#### Records provided
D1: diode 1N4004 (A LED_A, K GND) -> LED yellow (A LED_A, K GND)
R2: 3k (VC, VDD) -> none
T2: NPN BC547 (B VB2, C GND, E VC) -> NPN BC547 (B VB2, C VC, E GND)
---
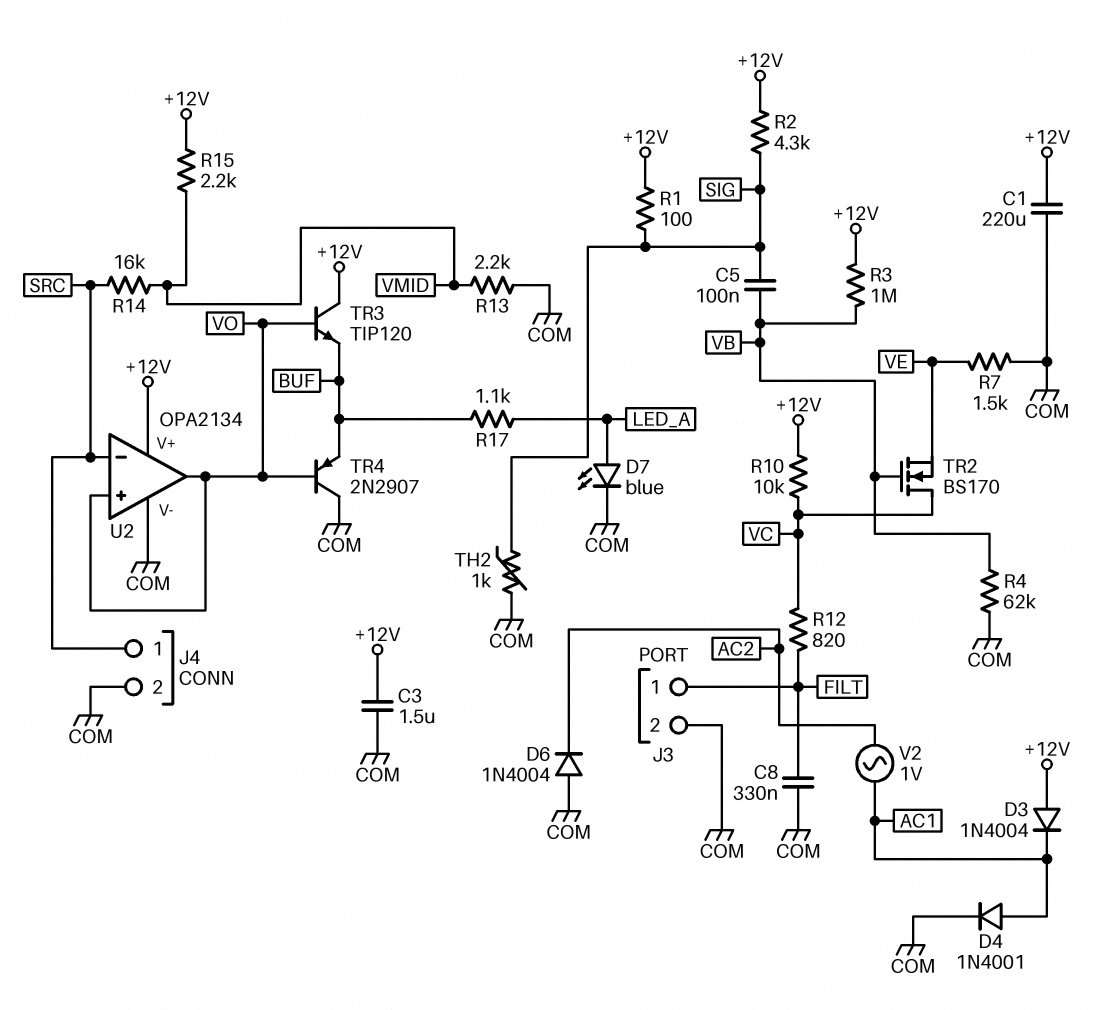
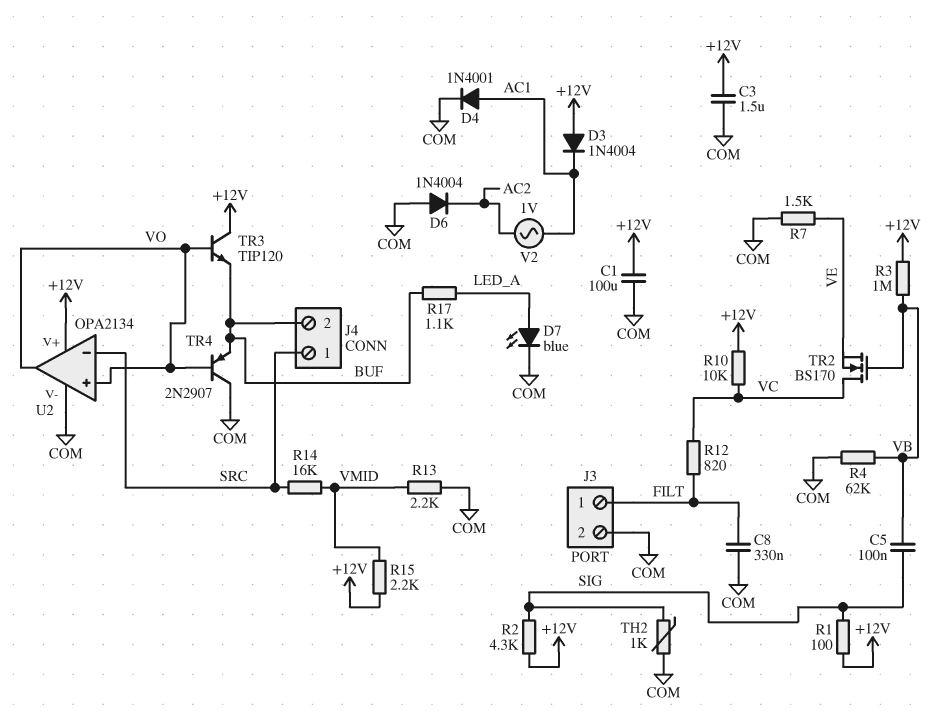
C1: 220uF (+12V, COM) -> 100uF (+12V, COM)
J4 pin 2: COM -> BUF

#### What is expected
Going down the listing above, begin printing at the line with "D1: diode 1N4004" and finish with the line with "T2: NPN BC547", exactly as they appear.

#### Output for this exercise
D1: diode 1N4004 (A LED_A, K GND) -> LED yellow (A LED_A, K GND)
R2: 3k (VC, VDD) -> none
T2: NPN BC547 (B VB2, C GND, E VC) -> NPN BC547 (B VB2, C VC, E GND)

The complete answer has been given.